*** Begin section ***

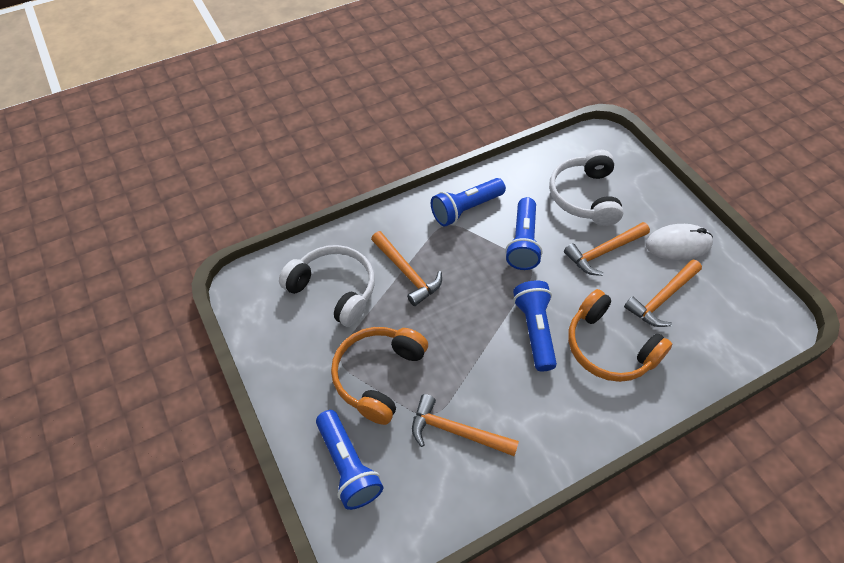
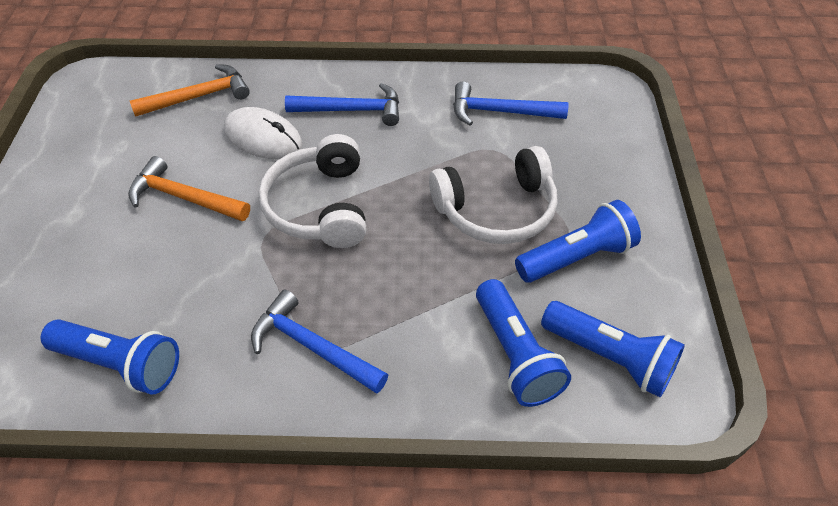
blue hammer: 0 -> 3
orange hammer: 4 -> 2
orange headphones: 2 -> 0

*** End section ***

*What you are asked to do*
An exact copy of the listing is needed, minus its pictures.

*Exercise response*
blue hammer: 0 -> 3
orange hammer: 4 -> 2
orange headphones: 2 -> 0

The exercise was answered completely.